▶ **Given entries**:
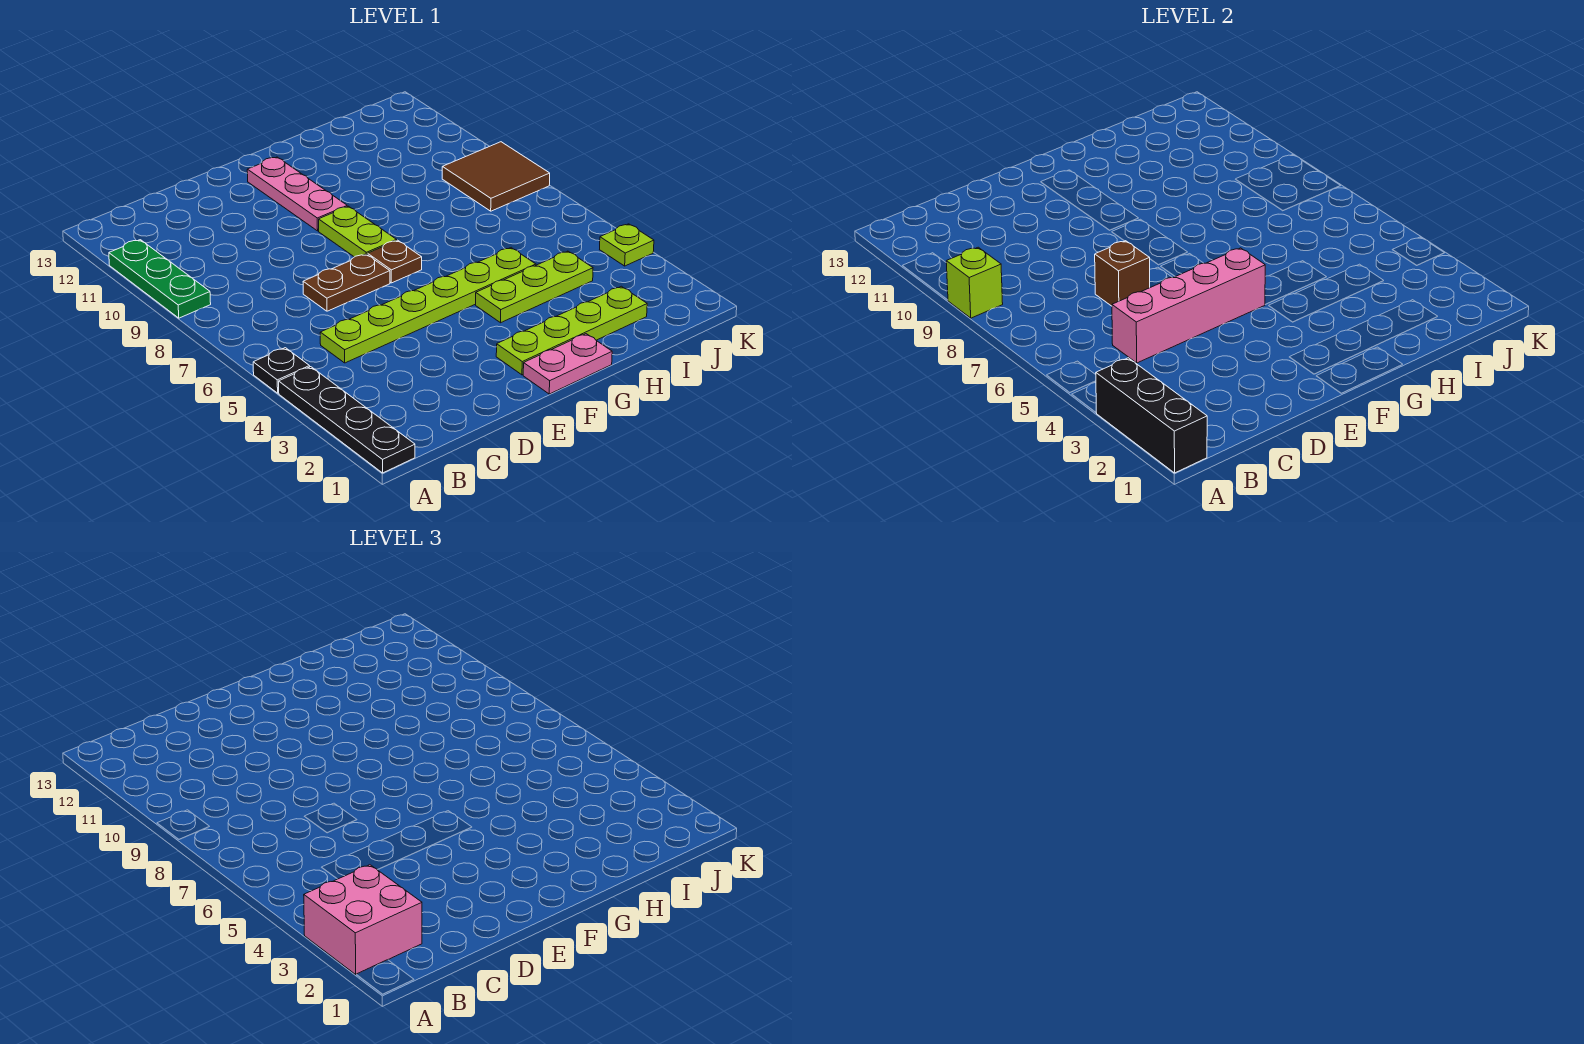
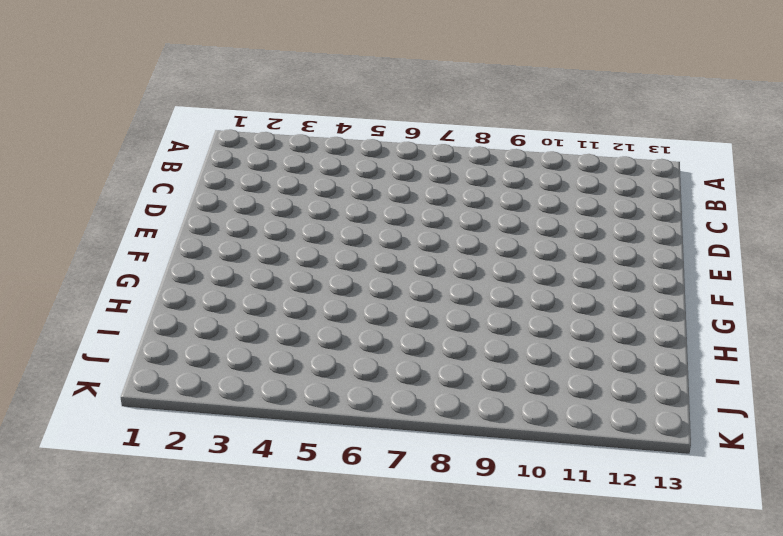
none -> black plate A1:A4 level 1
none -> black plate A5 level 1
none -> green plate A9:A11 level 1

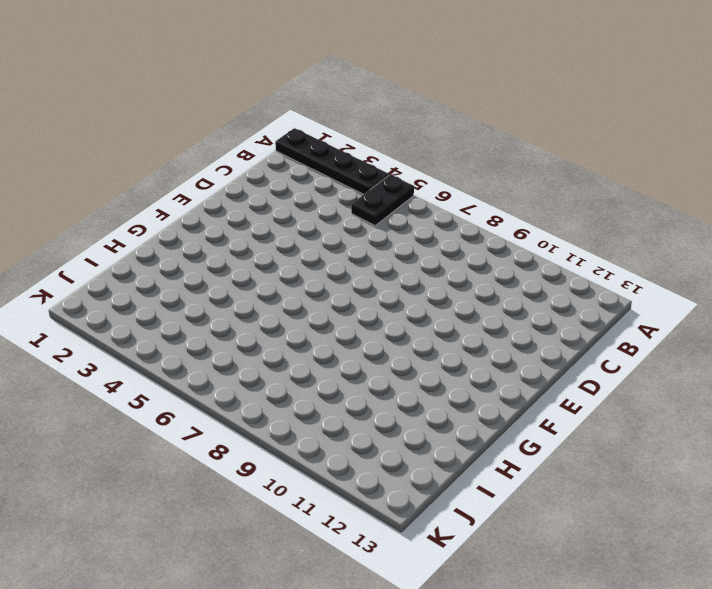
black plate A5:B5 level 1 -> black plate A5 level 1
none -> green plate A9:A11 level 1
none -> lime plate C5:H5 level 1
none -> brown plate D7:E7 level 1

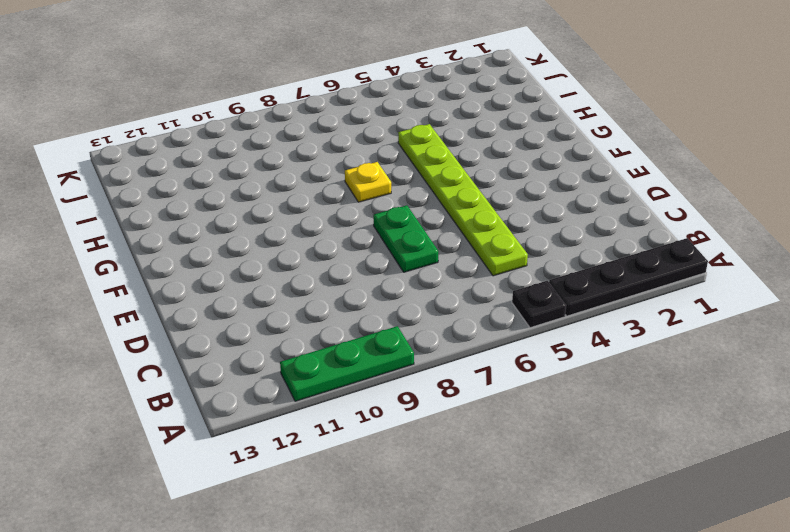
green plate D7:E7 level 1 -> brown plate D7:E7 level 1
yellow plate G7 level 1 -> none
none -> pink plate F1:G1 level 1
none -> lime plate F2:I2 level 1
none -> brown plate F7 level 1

▶ **Goal of the exercise**:
Consider the material above. Report how many of its lines contain the word "none", and nothing more.

▶ **Answer area**:
10